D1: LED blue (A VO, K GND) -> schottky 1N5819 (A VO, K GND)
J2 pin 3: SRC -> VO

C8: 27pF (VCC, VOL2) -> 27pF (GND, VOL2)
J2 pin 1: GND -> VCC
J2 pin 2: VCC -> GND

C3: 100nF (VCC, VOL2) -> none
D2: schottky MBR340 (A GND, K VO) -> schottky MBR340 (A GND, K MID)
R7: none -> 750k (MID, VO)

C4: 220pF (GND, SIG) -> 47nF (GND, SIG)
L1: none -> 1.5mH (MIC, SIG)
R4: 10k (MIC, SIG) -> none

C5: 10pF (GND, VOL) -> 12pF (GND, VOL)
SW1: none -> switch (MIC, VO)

YOUR ASSIGNMENT => From the first line to the last, return the data exactly.

SOLUTION FOR THIS PROBLEM =>
D1: LED blue (A VO, K GND) -> schottky 1N5819 (A VO, K GND)
J2 pin 3: SRC -> VO

C8: 27pF (VCC, VOL2) -> 27pF (GND, VOL2)
J2 pin 1: GND -> VCC
J2 pin 2: VCC -> GND

C3: 100nF (VCC, VOL2) -> none
D2: schottky MBR340 (A GND, K VO) -> schottky MBR340 (A GND, K MID)
R7: none -> 750k (MID, VO)

C4: 220pF (GND, SIG) -> 47nF (GND, SIG)
L1: none -> 1.5mH (MIC, SIG)
R4: 10k (MIC, SIG) -> none

C5: 10pF (GND, VOL) -> 12pF (GND, VOL)
SW1: none -> switch (MIC, VO)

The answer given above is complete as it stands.